REQUIREMENT
Which lines in the data contain the word "screwdriver"? Please copy each of them.
═════ PROVIDED DATA
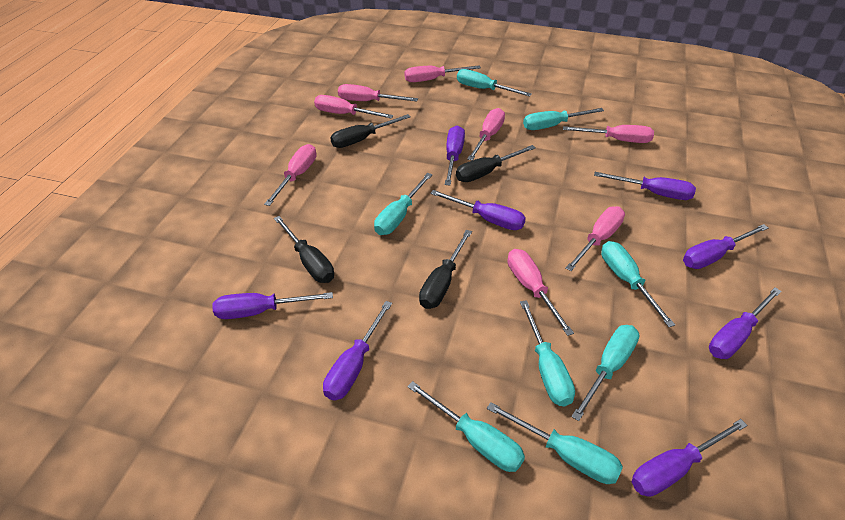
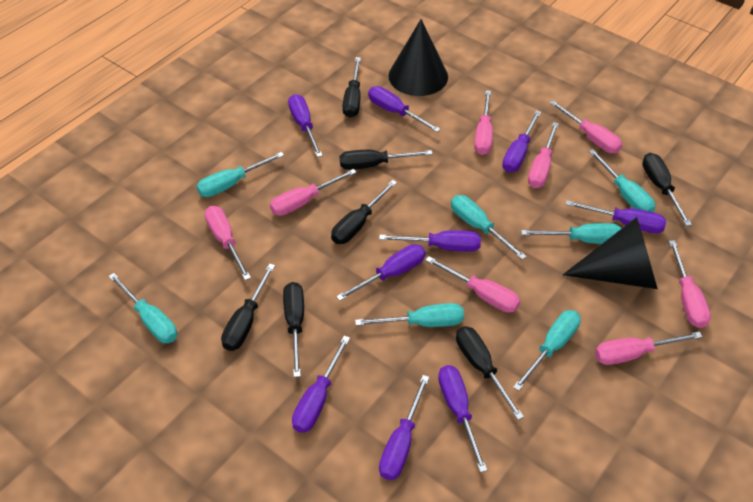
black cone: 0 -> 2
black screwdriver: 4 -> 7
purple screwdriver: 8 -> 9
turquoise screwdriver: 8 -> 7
══════════
WRITTEN ANSWER
black screwdriver: 4 -> 7
purple screwdriver: 8 -> 9
turquoise screwdriver: 8 -> 7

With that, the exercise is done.